** Opening Data for this exercise block **
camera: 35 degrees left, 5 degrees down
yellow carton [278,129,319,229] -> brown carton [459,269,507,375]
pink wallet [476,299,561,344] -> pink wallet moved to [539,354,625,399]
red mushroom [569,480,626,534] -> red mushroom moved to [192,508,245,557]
** Closing Data for this exercise block **
** Opening Data for this exercise block **
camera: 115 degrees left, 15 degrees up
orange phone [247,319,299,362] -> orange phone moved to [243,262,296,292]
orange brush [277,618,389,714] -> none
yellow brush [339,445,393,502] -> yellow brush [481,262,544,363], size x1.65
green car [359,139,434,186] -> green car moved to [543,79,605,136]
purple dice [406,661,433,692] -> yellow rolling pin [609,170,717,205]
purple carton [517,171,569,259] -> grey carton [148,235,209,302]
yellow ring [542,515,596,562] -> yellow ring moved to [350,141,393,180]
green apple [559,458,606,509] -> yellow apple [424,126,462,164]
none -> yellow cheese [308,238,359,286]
** Closing Data for this exercise block **
• _Your assignment_
Please reproduce the lines from the line with "camera: 35 degrees left, 5 degrees down" to the line with "red mushroom [569,480,626,534]", both ends included, exactly as they appear above.

• _Response to the task_
camera: 35 degrees left, 5 degrees down
yellow carton [278,129,319,229] -> brown carton [459,269,507,375]
pink wallet [476,299,561,344] -> pink wallet moved to [539,354,625,399]
red mushroom [569,480,626,534] -> red mushroom moved to [192,508,245,557]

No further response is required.